(Edit difference data)
+ + + + + + +

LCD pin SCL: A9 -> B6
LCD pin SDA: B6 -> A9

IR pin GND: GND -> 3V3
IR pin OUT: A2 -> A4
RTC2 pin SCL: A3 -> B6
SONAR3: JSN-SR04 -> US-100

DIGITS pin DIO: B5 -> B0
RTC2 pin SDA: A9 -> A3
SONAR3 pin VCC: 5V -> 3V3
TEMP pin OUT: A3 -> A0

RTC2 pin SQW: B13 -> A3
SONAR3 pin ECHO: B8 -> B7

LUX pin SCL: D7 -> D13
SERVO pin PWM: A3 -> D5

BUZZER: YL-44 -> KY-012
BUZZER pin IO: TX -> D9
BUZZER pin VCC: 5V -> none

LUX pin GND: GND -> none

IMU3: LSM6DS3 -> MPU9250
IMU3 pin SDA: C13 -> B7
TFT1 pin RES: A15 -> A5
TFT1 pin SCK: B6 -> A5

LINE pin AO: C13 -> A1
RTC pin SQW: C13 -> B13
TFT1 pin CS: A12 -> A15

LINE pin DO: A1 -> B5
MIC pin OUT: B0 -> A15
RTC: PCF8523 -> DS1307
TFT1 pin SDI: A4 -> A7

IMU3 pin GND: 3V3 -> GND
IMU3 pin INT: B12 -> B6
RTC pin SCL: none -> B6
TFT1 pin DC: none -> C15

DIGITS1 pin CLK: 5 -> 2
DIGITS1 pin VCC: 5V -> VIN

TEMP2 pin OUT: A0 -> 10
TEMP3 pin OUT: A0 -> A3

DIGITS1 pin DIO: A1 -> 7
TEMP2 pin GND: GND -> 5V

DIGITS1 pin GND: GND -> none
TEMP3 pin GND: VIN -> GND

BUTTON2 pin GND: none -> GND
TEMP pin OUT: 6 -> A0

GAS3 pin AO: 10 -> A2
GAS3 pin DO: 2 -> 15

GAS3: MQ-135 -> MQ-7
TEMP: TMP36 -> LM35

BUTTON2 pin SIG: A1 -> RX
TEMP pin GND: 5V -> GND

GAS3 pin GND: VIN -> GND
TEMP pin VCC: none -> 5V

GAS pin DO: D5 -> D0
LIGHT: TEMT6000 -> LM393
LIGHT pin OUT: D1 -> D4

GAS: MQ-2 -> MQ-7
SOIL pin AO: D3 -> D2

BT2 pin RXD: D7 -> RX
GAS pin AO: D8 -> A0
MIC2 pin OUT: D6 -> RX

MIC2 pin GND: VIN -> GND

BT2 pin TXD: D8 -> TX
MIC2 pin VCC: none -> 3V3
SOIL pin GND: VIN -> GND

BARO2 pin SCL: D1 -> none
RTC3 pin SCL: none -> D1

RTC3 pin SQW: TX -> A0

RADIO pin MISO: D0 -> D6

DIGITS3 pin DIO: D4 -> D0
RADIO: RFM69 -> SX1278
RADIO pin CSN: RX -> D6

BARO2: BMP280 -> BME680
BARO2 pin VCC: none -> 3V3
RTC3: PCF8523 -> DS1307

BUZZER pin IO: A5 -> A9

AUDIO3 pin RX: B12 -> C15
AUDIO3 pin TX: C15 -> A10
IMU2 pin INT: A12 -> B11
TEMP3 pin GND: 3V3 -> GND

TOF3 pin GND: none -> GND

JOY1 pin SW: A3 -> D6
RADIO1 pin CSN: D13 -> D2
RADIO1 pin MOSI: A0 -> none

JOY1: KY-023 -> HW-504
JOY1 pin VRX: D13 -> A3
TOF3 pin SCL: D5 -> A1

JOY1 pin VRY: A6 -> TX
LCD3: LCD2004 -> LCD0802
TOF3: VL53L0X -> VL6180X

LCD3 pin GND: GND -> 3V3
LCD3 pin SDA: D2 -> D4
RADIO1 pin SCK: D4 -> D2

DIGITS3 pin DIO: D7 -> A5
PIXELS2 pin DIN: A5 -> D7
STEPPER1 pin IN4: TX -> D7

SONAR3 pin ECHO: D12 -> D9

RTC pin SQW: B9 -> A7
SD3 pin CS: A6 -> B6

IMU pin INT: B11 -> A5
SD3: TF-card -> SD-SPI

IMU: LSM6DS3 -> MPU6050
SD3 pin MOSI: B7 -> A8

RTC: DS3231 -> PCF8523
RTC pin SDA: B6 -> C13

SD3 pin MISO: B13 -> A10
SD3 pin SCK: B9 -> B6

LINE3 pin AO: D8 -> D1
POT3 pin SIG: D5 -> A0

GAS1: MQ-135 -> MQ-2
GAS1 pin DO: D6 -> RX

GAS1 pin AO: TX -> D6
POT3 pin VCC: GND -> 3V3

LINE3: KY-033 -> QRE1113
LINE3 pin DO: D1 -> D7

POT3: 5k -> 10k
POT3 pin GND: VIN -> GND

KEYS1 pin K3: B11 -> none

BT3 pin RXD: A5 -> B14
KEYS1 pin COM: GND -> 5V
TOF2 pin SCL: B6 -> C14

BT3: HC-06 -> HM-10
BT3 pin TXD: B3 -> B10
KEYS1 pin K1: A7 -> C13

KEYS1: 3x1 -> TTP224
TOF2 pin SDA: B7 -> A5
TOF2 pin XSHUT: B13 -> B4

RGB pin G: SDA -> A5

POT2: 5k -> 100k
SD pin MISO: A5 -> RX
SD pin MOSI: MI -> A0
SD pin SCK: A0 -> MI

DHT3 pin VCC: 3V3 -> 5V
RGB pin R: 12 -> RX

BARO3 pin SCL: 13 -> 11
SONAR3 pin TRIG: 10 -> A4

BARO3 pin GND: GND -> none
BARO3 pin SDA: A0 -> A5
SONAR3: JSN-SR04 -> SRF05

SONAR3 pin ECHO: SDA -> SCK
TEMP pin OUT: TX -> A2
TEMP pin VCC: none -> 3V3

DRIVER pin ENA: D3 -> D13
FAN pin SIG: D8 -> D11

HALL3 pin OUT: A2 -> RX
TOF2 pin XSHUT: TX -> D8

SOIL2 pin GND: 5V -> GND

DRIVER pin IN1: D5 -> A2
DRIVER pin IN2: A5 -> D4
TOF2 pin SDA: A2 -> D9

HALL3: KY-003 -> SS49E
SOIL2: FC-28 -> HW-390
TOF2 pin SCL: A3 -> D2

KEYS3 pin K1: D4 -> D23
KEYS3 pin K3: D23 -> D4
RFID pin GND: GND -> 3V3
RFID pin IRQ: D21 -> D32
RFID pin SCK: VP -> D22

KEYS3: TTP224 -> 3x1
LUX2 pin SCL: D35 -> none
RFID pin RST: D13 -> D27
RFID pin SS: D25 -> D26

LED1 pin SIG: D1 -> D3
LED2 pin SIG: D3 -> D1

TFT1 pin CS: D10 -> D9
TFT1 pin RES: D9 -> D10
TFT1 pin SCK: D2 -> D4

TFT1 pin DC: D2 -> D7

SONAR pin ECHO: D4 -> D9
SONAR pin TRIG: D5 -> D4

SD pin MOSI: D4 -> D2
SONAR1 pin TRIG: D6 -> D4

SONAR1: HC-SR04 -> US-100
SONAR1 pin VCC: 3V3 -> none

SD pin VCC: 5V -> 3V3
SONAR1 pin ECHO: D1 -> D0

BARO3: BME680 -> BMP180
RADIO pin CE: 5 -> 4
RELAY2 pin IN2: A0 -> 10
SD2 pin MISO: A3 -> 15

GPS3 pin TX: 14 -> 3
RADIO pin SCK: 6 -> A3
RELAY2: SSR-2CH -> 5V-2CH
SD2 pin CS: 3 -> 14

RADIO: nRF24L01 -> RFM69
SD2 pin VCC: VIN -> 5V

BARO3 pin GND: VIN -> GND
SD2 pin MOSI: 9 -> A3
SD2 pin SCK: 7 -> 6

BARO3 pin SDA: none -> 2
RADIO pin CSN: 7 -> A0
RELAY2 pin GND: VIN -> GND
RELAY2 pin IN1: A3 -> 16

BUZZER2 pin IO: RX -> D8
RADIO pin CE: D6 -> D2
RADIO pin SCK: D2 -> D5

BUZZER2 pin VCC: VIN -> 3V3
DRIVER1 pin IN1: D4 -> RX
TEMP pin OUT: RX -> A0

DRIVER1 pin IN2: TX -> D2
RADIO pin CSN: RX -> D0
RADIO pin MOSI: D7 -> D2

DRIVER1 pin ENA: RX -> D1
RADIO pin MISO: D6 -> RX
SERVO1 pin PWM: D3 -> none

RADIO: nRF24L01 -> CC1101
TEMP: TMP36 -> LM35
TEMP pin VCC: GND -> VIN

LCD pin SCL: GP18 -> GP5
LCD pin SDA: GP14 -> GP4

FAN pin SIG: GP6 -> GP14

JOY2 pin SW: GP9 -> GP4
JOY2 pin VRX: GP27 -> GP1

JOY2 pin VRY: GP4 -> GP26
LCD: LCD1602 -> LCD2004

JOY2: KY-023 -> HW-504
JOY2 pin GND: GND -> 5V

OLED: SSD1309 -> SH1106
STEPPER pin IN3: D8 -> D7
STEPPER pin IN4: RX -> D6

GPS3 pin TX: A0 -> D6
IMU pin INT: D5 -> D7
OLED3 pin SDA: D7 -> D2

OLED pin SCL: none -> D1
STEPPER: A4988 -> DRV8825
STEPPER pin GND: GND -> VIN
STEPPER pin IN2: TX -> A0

+ + + + + + +

■ Try it:
Set down, unchanged, only those lines above that fall between the line with "TFT1 pin DC: none -> C15" and the line with "BT3 pin TXD: B3 -> B10", the two end lines included.

■ Written solution:
TFT1 pin DC: none -> C15

DIGITS1 pin CLK: 5 -> 2
DIGITS1 pin VCC: 5V -> VIN

TEMP2 pin OUT: A0 -> 10
TEMP3 pin OUT: A0 -> A3

DIGITS1 pin DIO: A1 -> 7
TEMP2 pin GND: GND -> 5V

DIGITS1 pin GND: GND -> none
TEMP3 pin GND: VIN -> GND

BUTTON2 pin GND: none -> GND
TEMP pin OUT: 6 -> A0

GAS3 pin AO: 10 -> A2
GAS3 pin DO: 2 -> 15

GAS3: MQ-135 -> MQ-7
TEMP: TMP36 -> LM35

BUTTON2 pin SIG: A1 -> RX
TEMP pin GND: 5V -> GND

GAS3 pin GND: VIN -> GND
TEMP pin VCC: none -> 5V

GAS pin DO: D5 -> D0
LIGHT: TEMT6000 -> LM393
LIGHT pin OUT: D1 -> D4

GAS: MQ-2 -> MQ-7
SOIL pin AO: D3 -> D2

BT2 pin RXD: D7 -> RX
GAS pin AO: D8 -> A0
MIC2 pin OUT: D6 -> RX

MIC2 pin GND: VIN -> GND

BT2 pin TXD: D8 -> TX
MIC2 pin VCC: none -> 3V3
SOIL pin GND: VIN -> GND

BARO2 pin SCL: D1 -> none
RTC3 pin SCL: none -> D1

RTC3 pin SQW: TX -> A0

RADIO pin MISO: D0 -> D6

DIGITS3 pin DIO: D4 -> D0
RADIO: RFM69 -> SX1278
RADIO pin CSN: RX -> D6

BARO2: BMP280 -> BME680
BARO2 pin VCC: none -> 3V3
RTC3: PCF8523 -> DS1307

BUZZER pin IO: A5 -> A9

AUDIO3 pin RX: B12 -> C15
AUDIO3 pin TX: C15 -> A10
IMU2 pin INT: A12 -> B11
TEMP3 pin GND: 3V3 -> GND

TOF3 pin GND: none -> GND

JOY1 pin SW: A3 -> D6
RADIO1 pin CSN: D13 -> D2
RADIO1 pin MOSI: A0 -> none

JOY1: KY-023 -> HW-504
JOY1 pin VRX: D13 -> A3
TOF3 pin SCL: D5 -> A1

JOY1 pin VRY: A6 -> TX
LCD3: LCD2004 -> LCD0802
TOF3: VL53L0X -> VL6180X

LCD3 pin GND: GND -> 3V3
LCD3 pin SDA: D2 -> D4
RADIO1 pin SCK: D4 -> D2

DIGITS3 pin DIO: D7 -> A5
PIXELS2 pin DIN: A5 -> D7
STEPPER1 pin IN4: TX -> D7

SONAR3 pin ECHO: D12 -> D9

RTC pin SQW: B9 -> A7
SD3 pin CS: A6 -> B6

IMU pin INT: B11 -> A5
SD3: TF-card -> SD-SPI

IMU: LSM6DS3 -> MPU6050
SD3 pin MOSI: B7 -> A8

RTC: DS3231 -> PCF8523
RTC pin SDA: B6 -> C13

SD3 pin MISO: B13 -> A10
SD3 pin SCK: B9 -> B6

LINE3 pin AO: D8 -> D1
POT3 pin SIG: D5 -> A0

GAS1: MQ-135 -> MQ-2
GAS1 pin DO: D6 -> RX

GAS1 pin AO: TX -> D6
POT3 pin VCC: GND -> 3V3

LINE3: KY-033 -> QRE1113
LINE3 pin DO: D1 -> D7

POT3: 5k -> 10k
POT3 pin GND: VIN -> GND

KEYS1 pin K3: B11 -> none

BT3 pin RXD: A5 -> B14
KEYS1 pin COM: GND -> 5V
TOF2 pin SCL: B6 -> C14

BT3: HC-06 -> HM-10
BT3 pin TXD: B3 -> B10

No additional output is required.